## WHAT THE EXERCISE ASKS
Would you print out every entry exactly as given?

## RECORD EXCERPTS
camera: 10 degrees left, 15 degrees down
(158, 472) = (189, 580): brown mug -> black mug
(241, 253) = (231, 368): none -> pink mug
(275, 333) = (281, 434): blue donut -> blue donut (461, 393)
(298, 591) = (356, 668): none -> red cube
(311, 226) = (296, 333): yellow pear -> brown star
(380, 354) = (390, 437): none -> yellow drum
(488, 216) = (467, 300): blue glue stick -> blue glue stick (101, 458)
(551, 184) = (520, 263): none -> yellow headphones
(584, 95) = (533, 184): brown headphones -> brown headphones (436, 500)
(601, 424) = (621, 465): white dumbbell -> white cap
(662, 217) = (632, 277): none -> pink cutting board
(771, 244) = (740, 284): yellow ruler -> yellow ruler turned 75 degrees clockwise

## RESPONSE TO THIS TASK
camera: 10 degrees left, 15 degrees down
(158, 472) = (189, 580): brown mug -> black mug
(241, 253) = (231, 368): none -> pink mug
(275, 333) = (281, 434): blue donut -> blue donut (461, 393)
(298, 591) = (356, 668): none -> red cube
(311, 226) = (296, 333): yellow pear -> brown star
(380, 354) = (390, 437): none -> yellow drum
(488, 216) = (467, 300): blue glue stick -> blue glue stick (101, 458)
(551, 184) = (520, 263): none -> yellow headphones
(584, 95) = (533, 184): brown headphones -> brown headphones (436, 500)
(601, 424) = (621, 465): white dumbbell -> white cap
(662, 217) = (632, 277): none -> pink cutting board
(771, 244) = (740, 284): yellow ruler -> yellow ruler turned 75 degrees clockwise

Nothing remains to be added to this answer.